A bare number is the only acceptable answer: how many lines of these entries include "white"?
Start of Exercise inputs
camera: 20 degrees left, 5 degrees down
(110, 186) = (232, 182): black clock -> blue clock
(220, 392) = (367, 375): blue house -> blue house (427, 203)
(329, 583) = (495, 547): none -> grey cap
End of Exercise inputs
Start of Exercise inputs
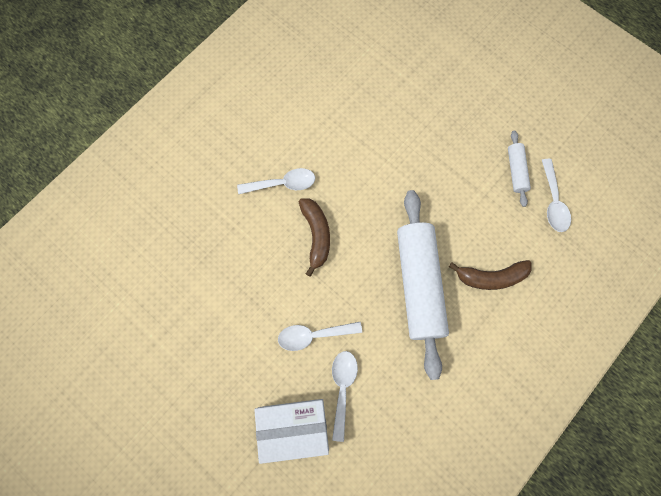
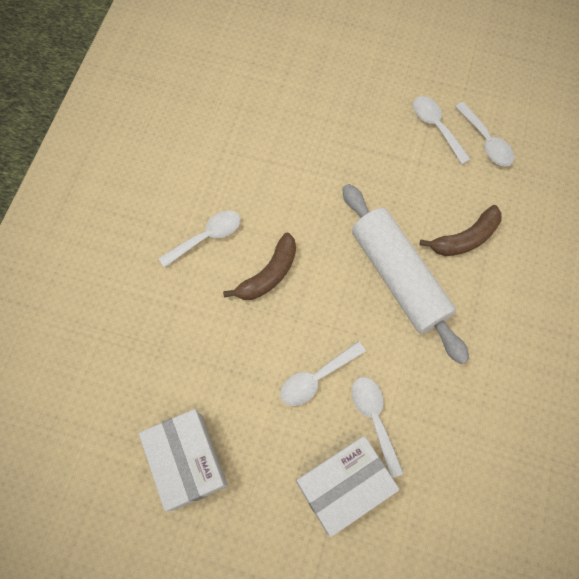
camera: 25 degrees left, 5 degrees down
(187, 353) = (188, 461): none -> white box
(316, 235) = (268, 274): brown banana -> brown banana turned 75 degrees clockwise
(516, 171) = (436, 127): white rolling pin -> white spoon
End of Exercise inputs
Task solution:
2